TASK INSTRUCTIONS: Find the line containing "cyan plate H7:H8" in the entries below. Restate it and each line after it, word for word, up to and including the line containing "grey plate A6:B6".

::: DATASET ENTRIES :::

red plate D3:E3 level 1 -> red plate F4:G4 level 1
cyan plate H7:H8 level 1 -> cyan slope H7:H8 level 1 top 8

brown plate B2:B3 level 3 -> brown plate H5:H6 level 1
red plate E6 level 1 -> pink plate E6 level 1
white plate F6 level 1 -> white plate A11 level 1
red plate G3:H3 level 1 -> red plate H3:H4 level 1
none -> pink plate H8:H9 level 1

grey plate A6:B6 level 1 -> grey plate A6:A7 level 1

:::
::: DATASET ENTRIES :::

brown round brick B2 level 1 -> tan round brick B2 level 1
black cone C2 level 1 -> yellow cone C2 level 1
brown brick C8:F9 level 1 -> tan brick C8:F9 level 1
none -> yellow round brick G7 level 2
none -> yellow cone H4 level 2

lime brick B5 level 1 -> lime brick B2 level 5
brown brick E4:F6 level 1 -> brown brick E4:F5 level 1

:::

ANSWER SECTION:
cyan plate H7:H8 level 1 -> cyan slope H7:H8 level 1 top 8

brown plate B2:B3 level 3 -> brown plate H5:H6 level 1
red plate E6 level 1 -> pink plate E6 level 1
white plate F6 level 1 -> white plate A11 level 1
red plate G3:H3 level 1 -> red plate H3:H4 level 1
none -> pink plate H8:H9 level 1

grey plate A6:B6 level 1 -> grey plate A6:A7 level 1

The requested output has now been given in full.